(EXERCISE REQUIREMENTS)
Which lines run from the one containing "TOF1: VL6180X -> VL53L0X" through the end of the data? Write them out exactly, with the pictures left out.

(Saved entries)
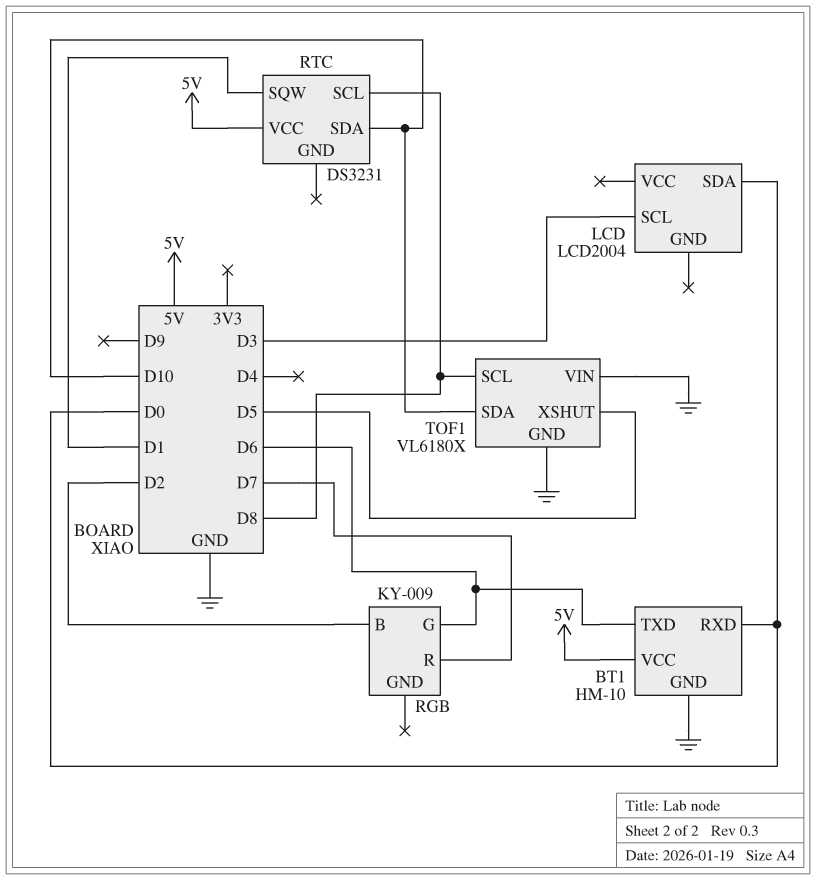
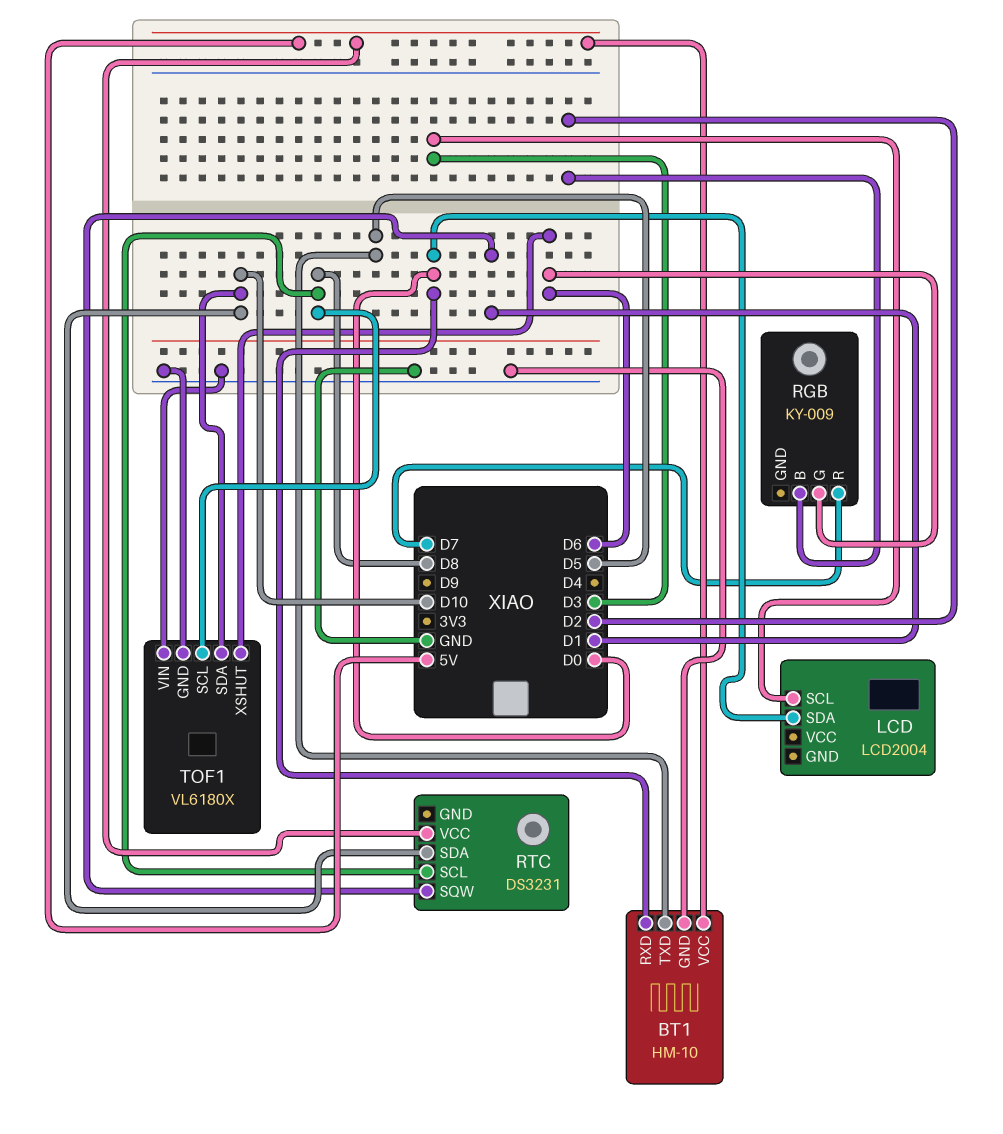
BT1 pin TXD: D6 -> D5
TOF1 pin XSHUT: D5 -> D6

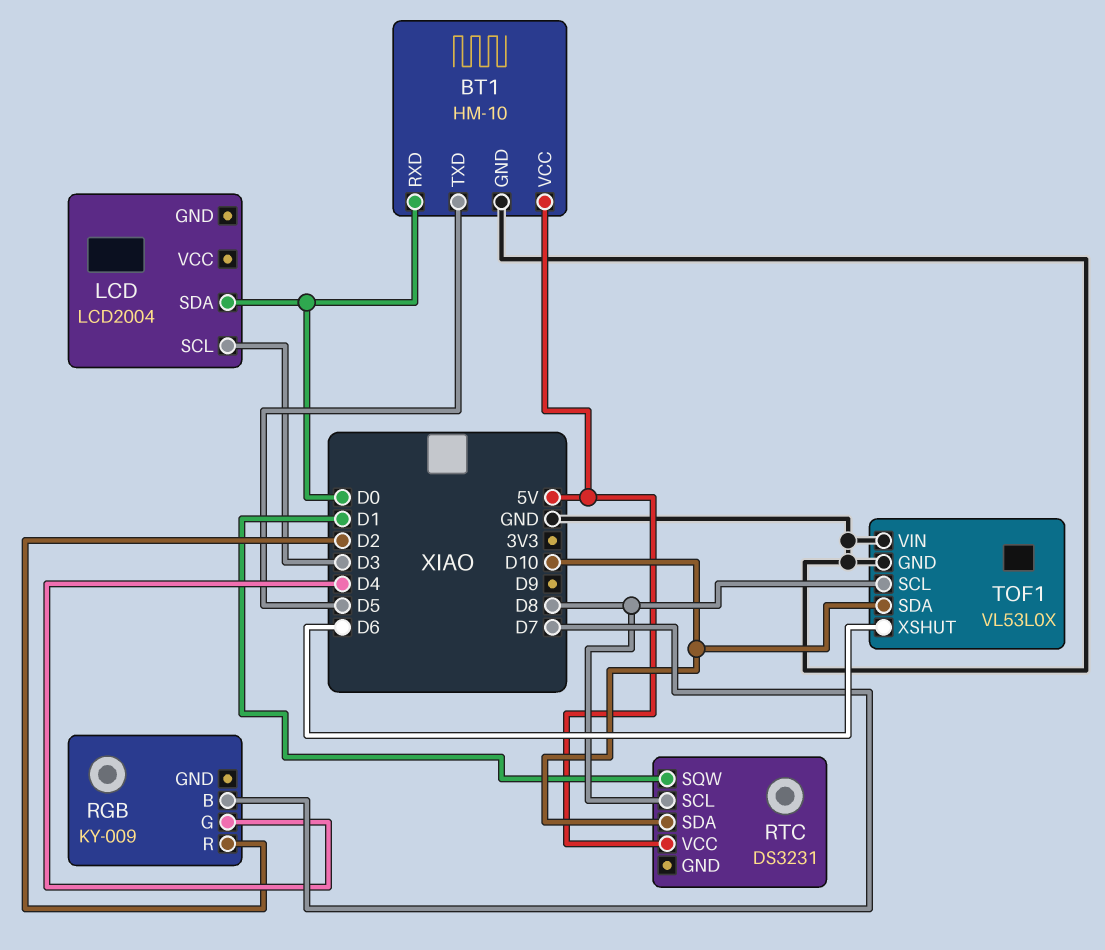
RGB pin B: D2 -> D7
RGB pin G: D6 -> D4
RGB pin R: D7 -> D2
TOF1: VL6180X -> VL53L0X

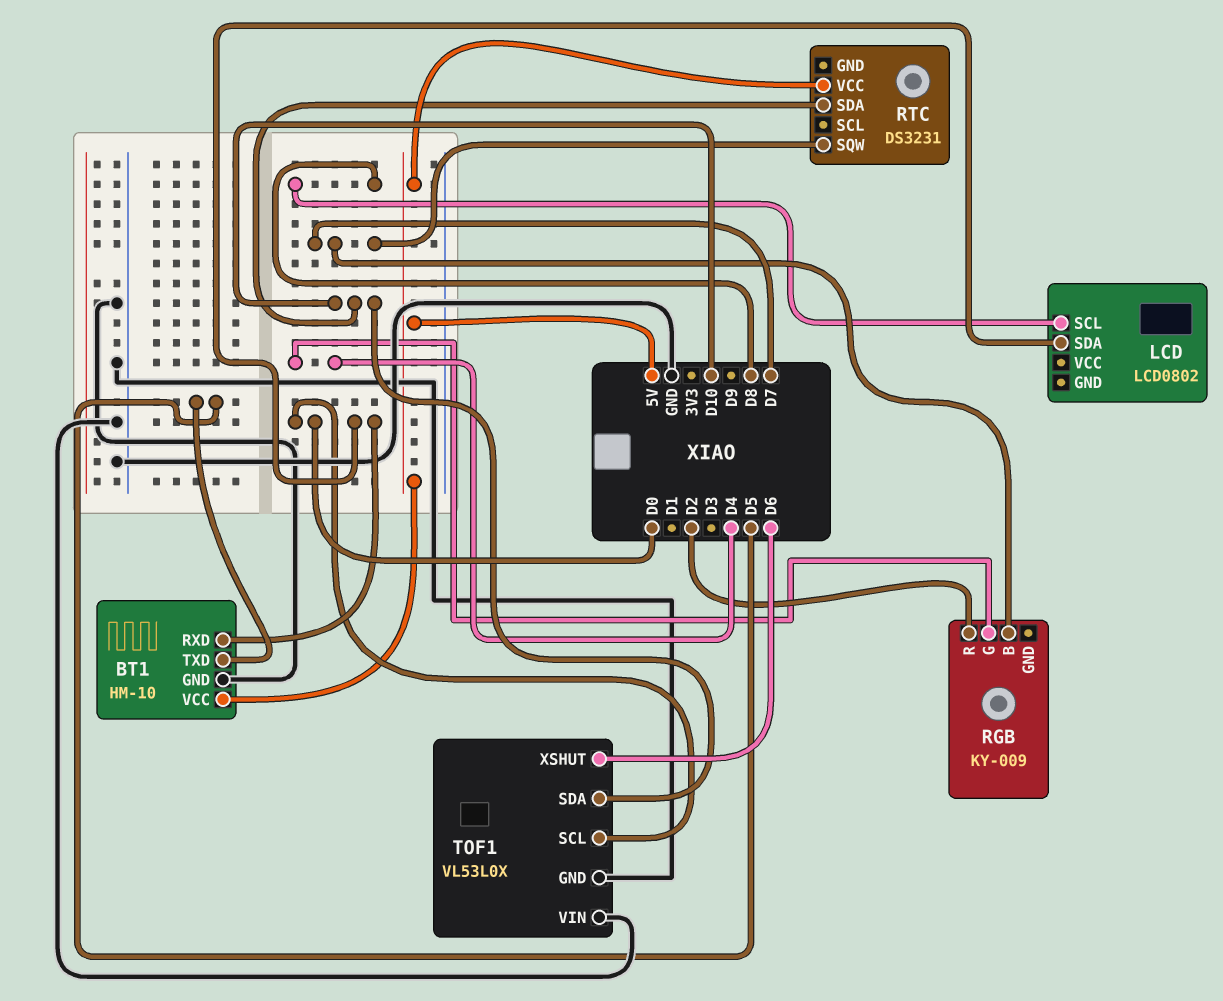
LCD: LCD2004 -> LCD0802
LCD pin SCL: D3 -> D8
RTC pin SCL: D8 -> none
RTC pin SQW: D1 -> D7
TOF1 pin SCL: D8 -> D0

(RESPONSE AREA)
TOF1: VL6180X -> VL53L0X

LCD: LCD2004 -> LCD0802
LCD pin SCL: D3 -> D8
RTC pin SCL: D8 -> none
RTC pin SQW: D1 -> D7
TOF1 pin SCL: D8 -> D0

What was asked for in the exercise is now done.